START AVAILABLE DATA

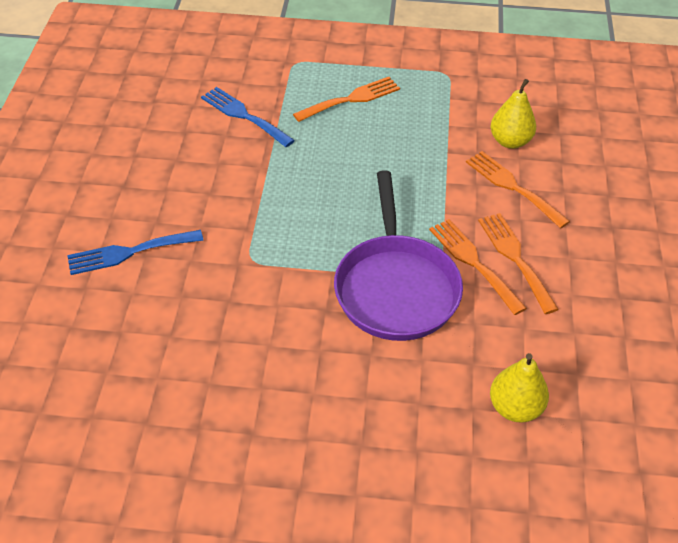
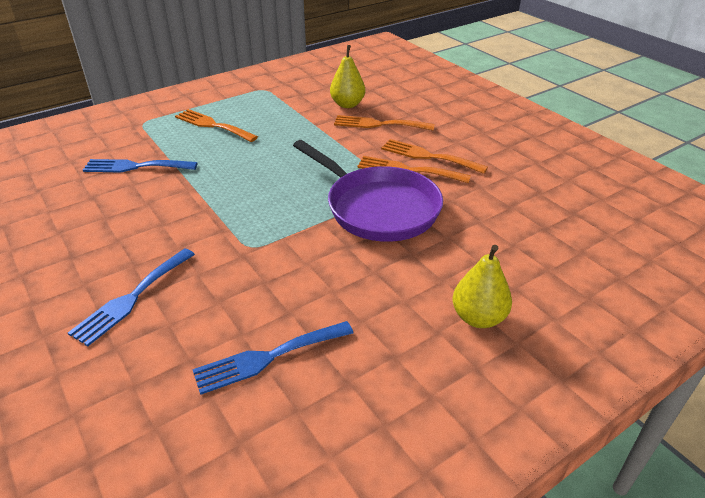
camera: 40 degrees left, 10 degrees down
(167, 368) = (267, 358): none -> blue fork
(351, 99) = (212, 125): orange fork -> orange fork turned 75 degrees counterclockwise
(515, 407) = (535, 229): yellow pear -> yellow pear (478, 318)

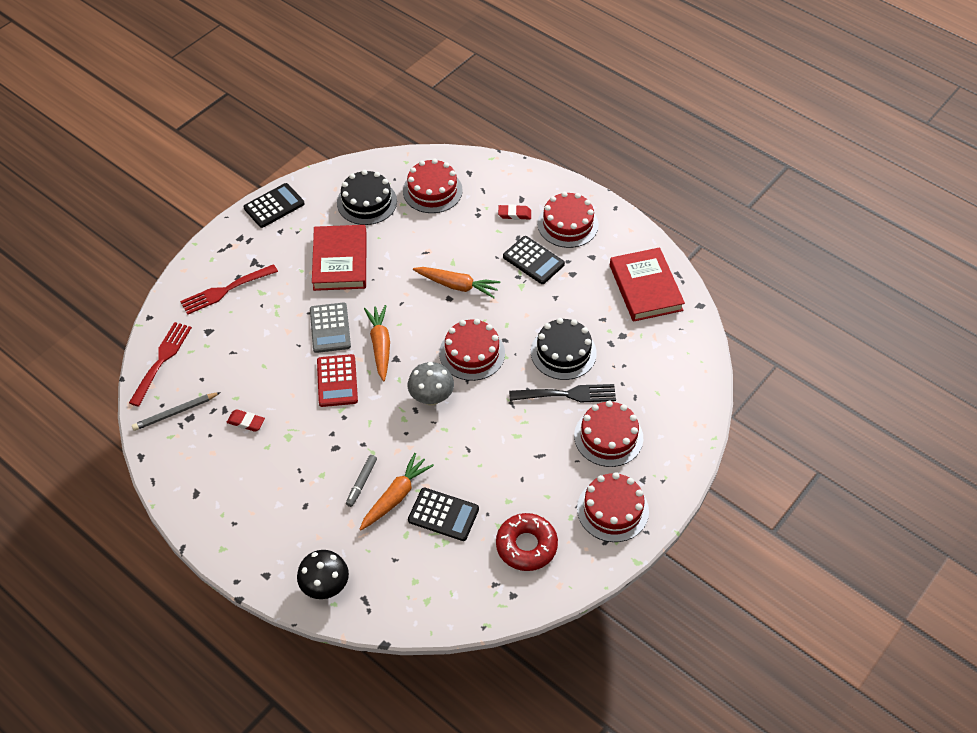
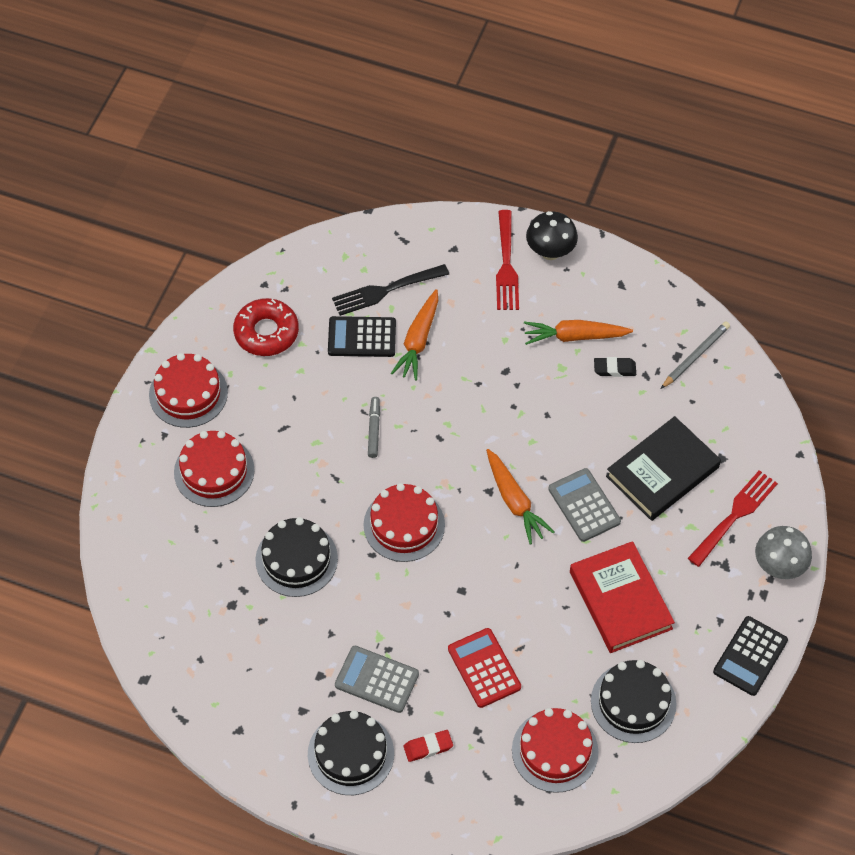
camera: 160 degrees right, 5 degrees up
(162, 360) = (749, 408): red fork -> red fork (506, 265)
(246, 422) = (614, 369): red eraser -> black eraser
(258, 334) = (662, 472): none -> black book
(325, 586) = (447, 240): black mushroom -> black mushroom (550, 251)
(337, 381) = (542, 444): red calculator -> red calculator (484, 668)
(361, 482) = (460, 344): grey marker -> grey marker (374, 430)
(431, 398) = (427, 456): grey mushroom -> grey mushroom (779, 566)
(457, 285) = (459, 611): orange carrot -> orange carrot (574, 336)
(533, 260) = (377, 679): black calculator -> grey calculator
(567, 224) = (351, 754): red cake -> black cake
(567, 394) = (275, 507): black fork -> black fork (386, 290)
(645, 288) = (220, 684): red book -> none

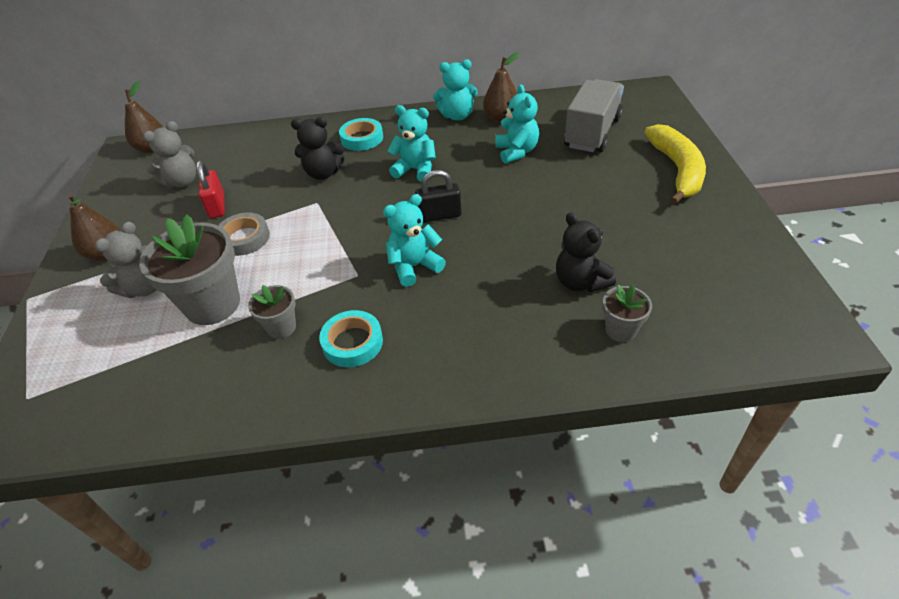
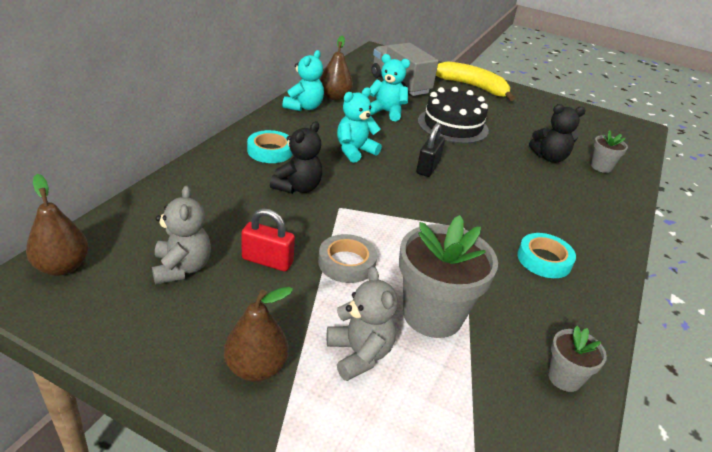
camera: 65 degrees left, 10 degrees down
(281, 327) = (499, 286): grey flower pot -> grey flower pot (564, 378)
(414, 266) = (478, 201): turquoise teddy bear -> none
(552, 195) = (452, 125): none -> black cake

END AVAILABLE DATA

§ **ABOUT THIS EXERCISE**: Write out the records above in full and exactly, with no pictures.

§ **REPLY TO THE TASK**:
camera: 40 degrees left, 10 degrees down
(167, 368) = (267, 358): none -> blue fork
(351, 99) = (212, 125): orange fork -> orange fork turned 75 degrees counterclockwise
(515, 407) = (535, 229): yellow pear -> yellow pear (478, 318)

camera: 160 degrees right, 5 degrees up
(162, 360) = (749, 408): red fork -> red fork (506, 265)
(246, 422) = (614, 369): red eraser -> black eraser
(258, 334) = (662, 472): none -> black book
(325, 586) = (447, 240): black mushroom -> black mushroom (550, 251)
(337, 381) = (542, 444): red calculator -> red calculator (484, 668)
(361, 482) = (460, 344): grey marker -> grey marker (374, 430)
(431, 398) = (427, 456): grey mushroom -> grey mushroom (779, 566)
(457, 285) = (459, 611): orange carrot -> orange carrot (574, 336)
(533, 260) = (377, 679): black calculator -> grey calculator
(567, 224) = (351, 754): red cake -> black cake
(567, 394) = (275, 507): black fork -> black fork (386, 290)
(645, 288) = (220, 684): red book -> none

camera: 65 degrees left, 10 degrees down
(281, 327) = (499, 286): grey flower pot -> grey flower pot (564, 378)
(414, 266) = (478, 201): turquoise teddy bear -> none
(552, 195) = (452, 125): none -> black cake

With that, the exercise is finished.